MATERIAL TO PROCESS:

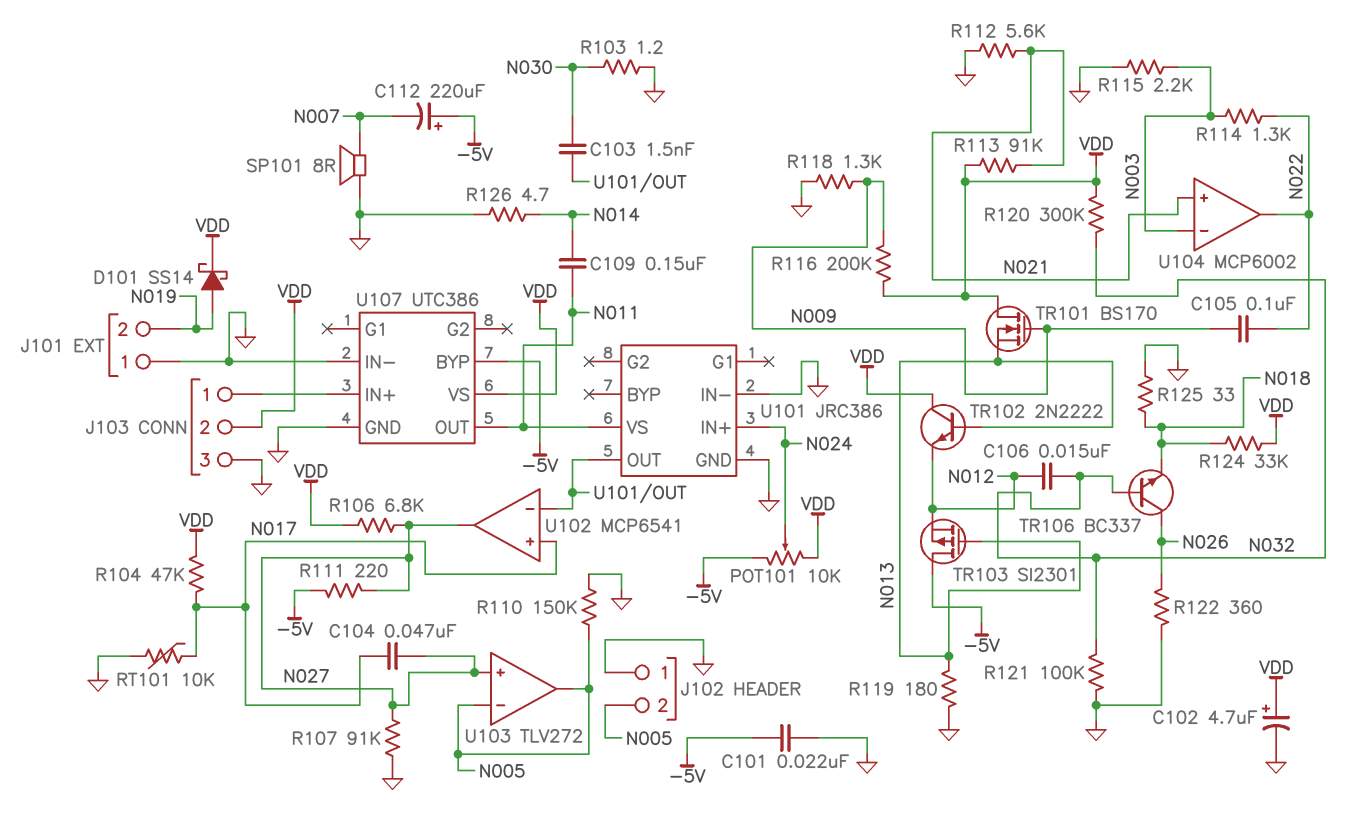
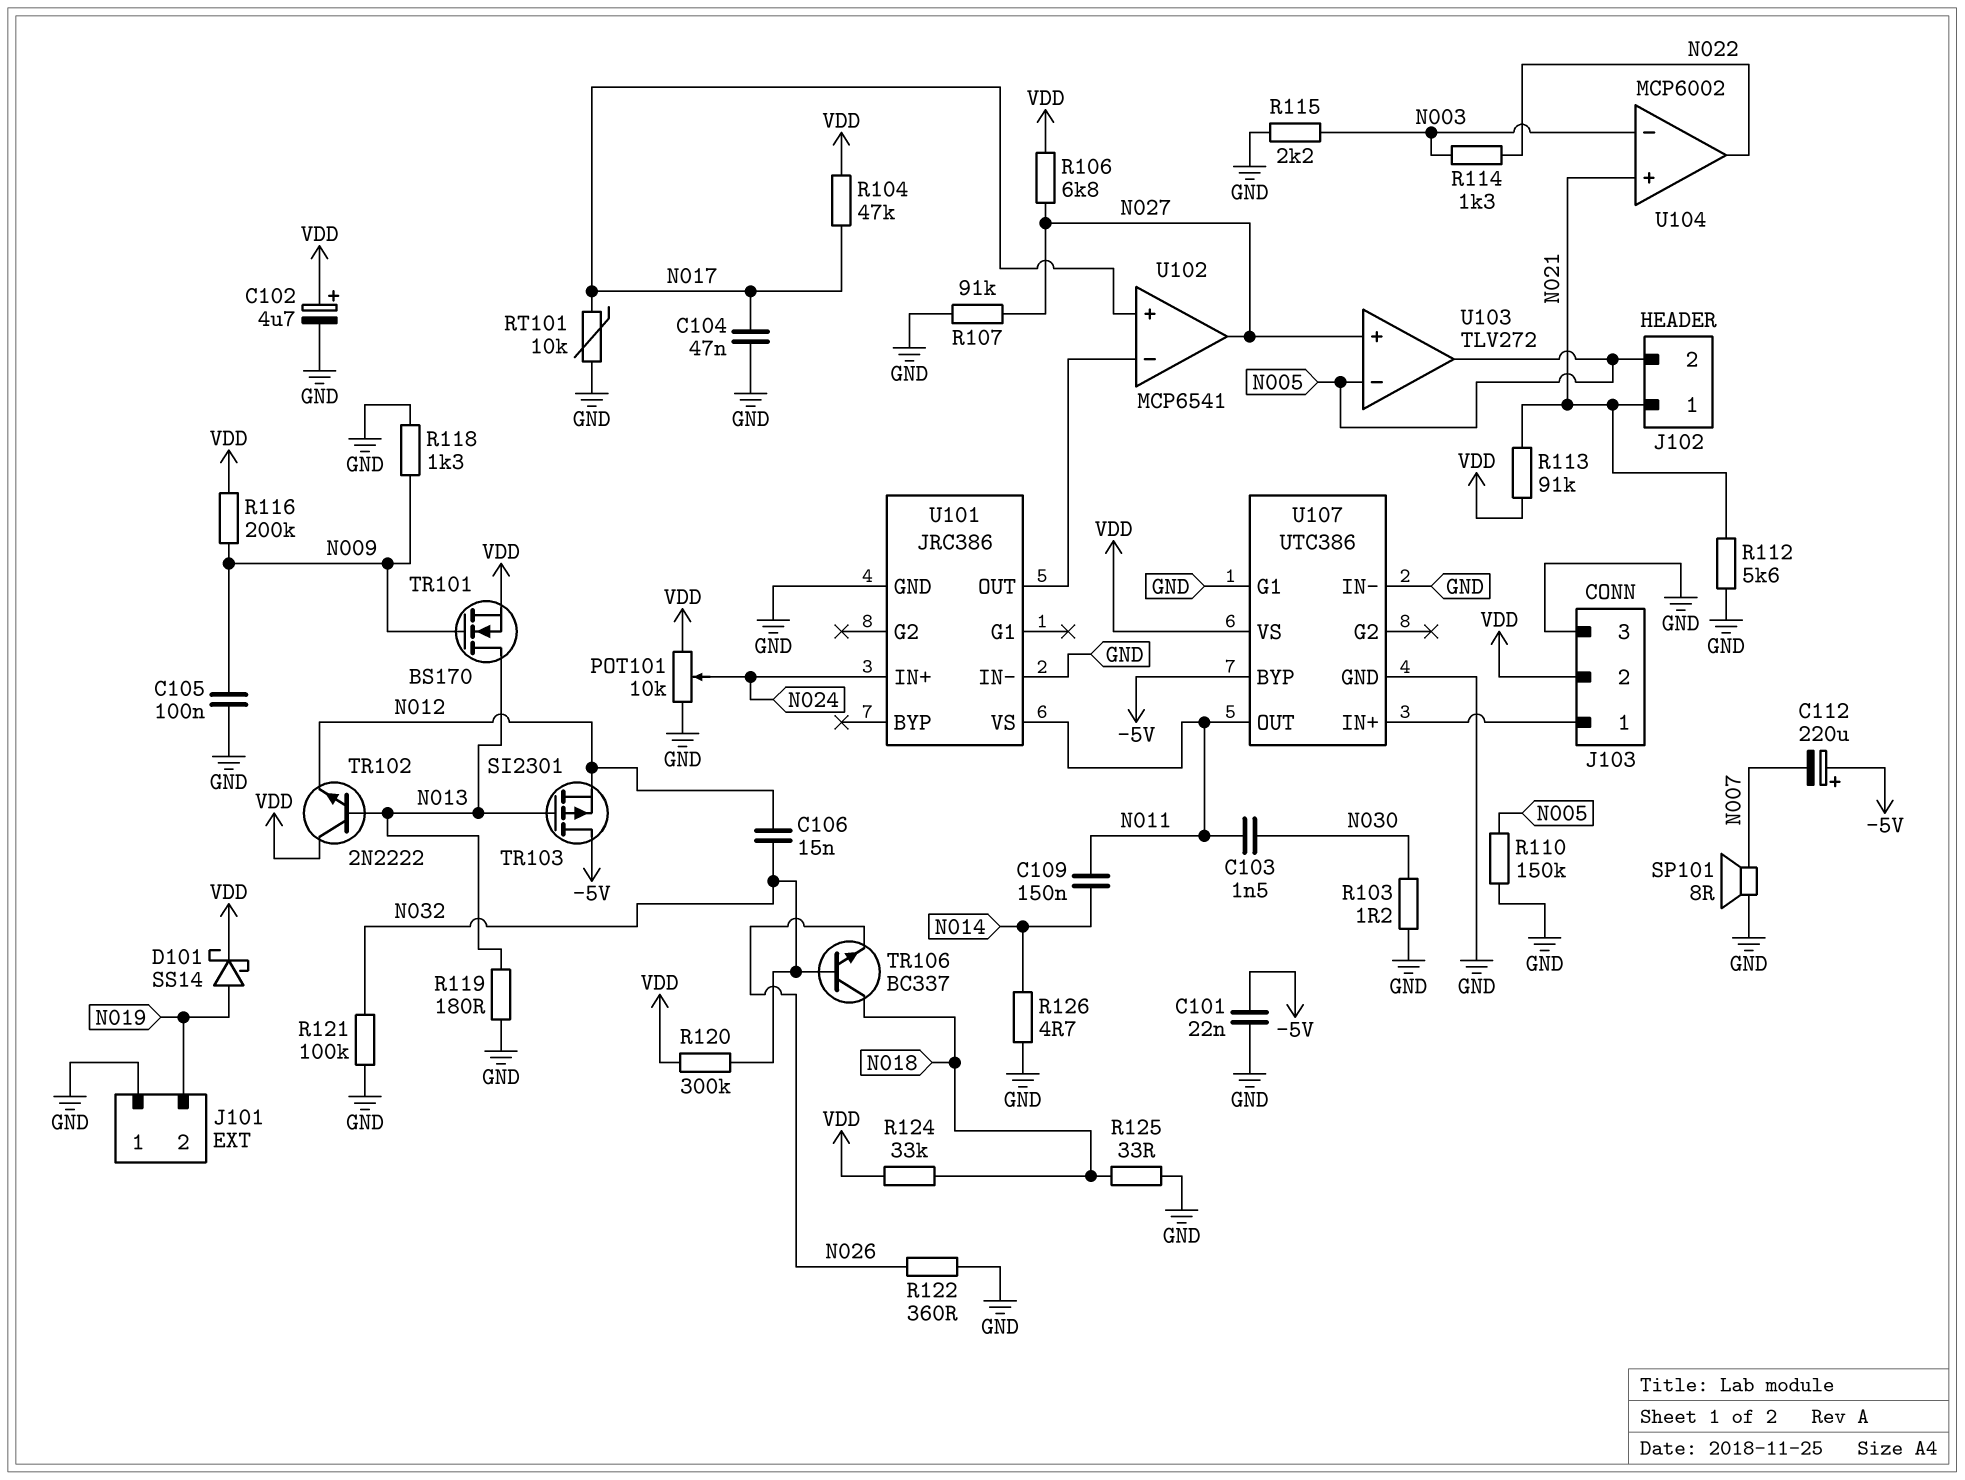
C103: 1.5nF (N030, U101/OUT) -> 1.5nF (N011, N030)
C104: 47nF (N017, N027) -> 47nF (GND, N017)
C105: 100nF (N009, N022) -> 100nF (GND, N009)
J102 pin 1: GND -> N021
POT101: 10k (-5V, VDD, wiper N024) -> 10k (GND, VDD, wiper N024)
R111: 220 (-5V, N027) -> none
TR101: NMOS BS170 (G N009, D VDD, S N013) -> NMOS BS170 (G N009, D N013, S VDD)
TR106: NPN BC337 (B N032, C N026, E N018) -> NPN BC337 (B N032, C N018, E N026)
U107 pin G1: none -> GND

PROBLEM DESCRIPTION: Set down, exactly and only, the lines running from the one holding "TR101: NMOS BS170" through the end of the records above, both ends included.

SOLUTION TO THIS PROBLEM:
TR101: NMOS BS170 (G N009, D VDD, S N013) -> NMOS BS170 (G N009, D N013, S VDD)
TR106: NPN BC337 (B N032, C N026, E N018) -> NPN BC337 (B N032, C N018, E N026)
U107 pin G1: none -> GND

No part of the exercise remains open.